### What you have to do
Print every entry again exactly, with no pictures.
⟨
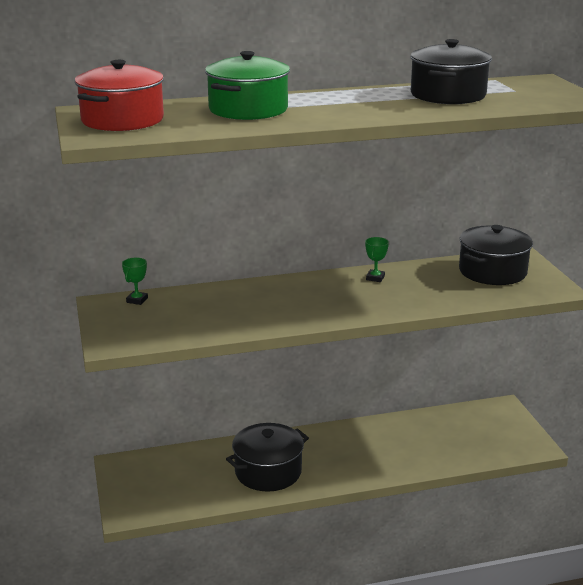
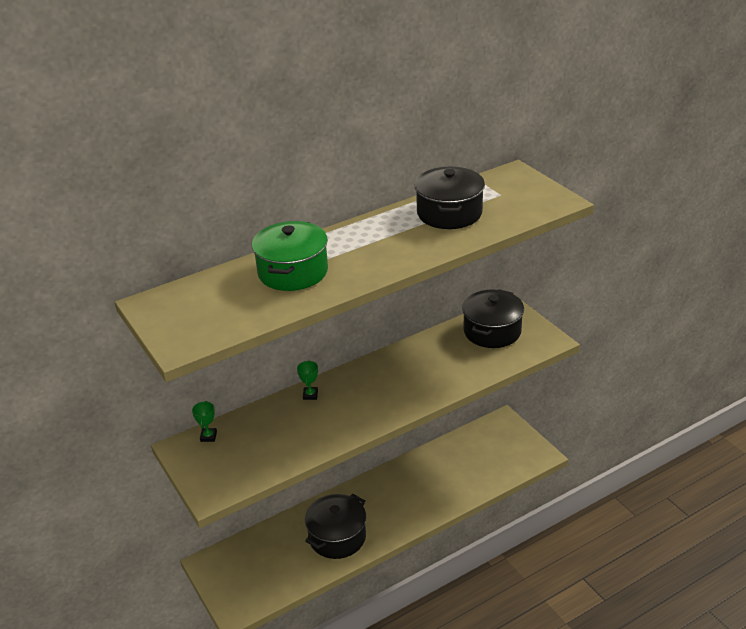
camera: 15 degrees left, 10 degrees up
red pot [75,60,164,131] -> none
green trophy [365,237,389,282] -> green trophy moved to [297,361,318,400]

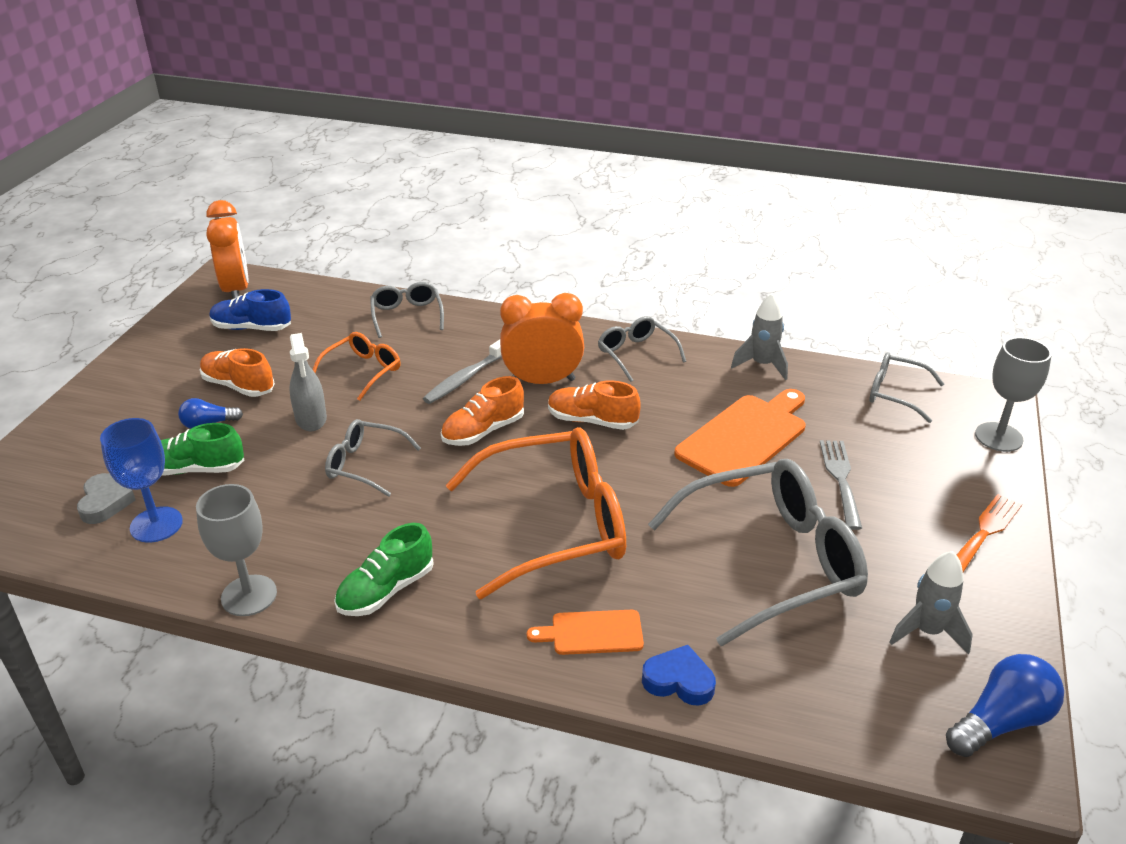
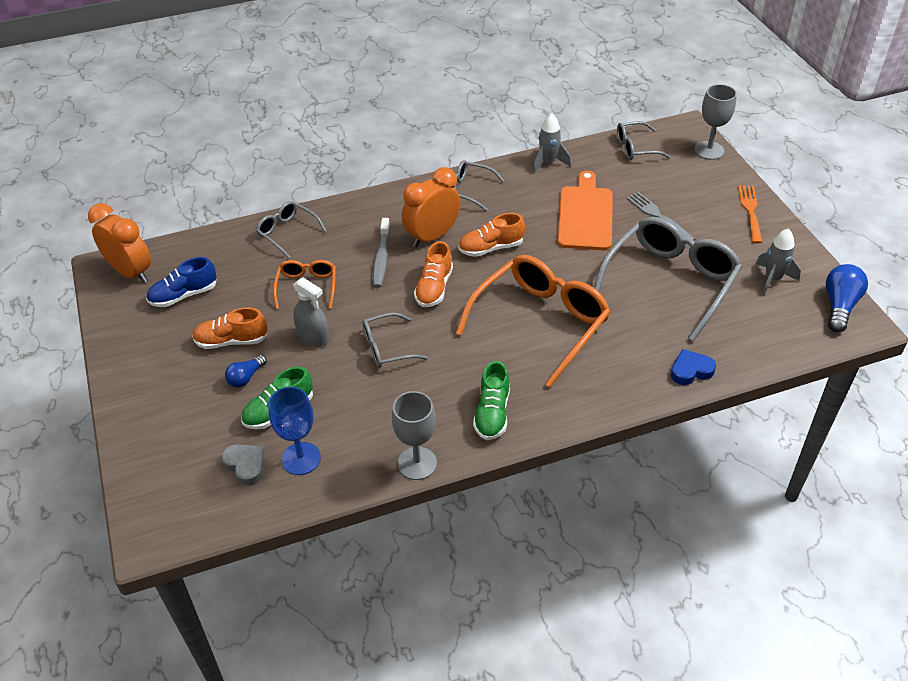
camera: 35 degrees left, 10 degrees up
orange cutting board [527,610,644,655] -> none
⟩
### Written reply
camera: 15 degrees left, 10 degrees up
red pot [75,60,164,131] -> none
green trophy [365,237,389,282] -> green trophy moved to [297,361,318,400]

camera: 35 degrees left, 10 degrees up
orange cutting board [527,610,644,655] -> none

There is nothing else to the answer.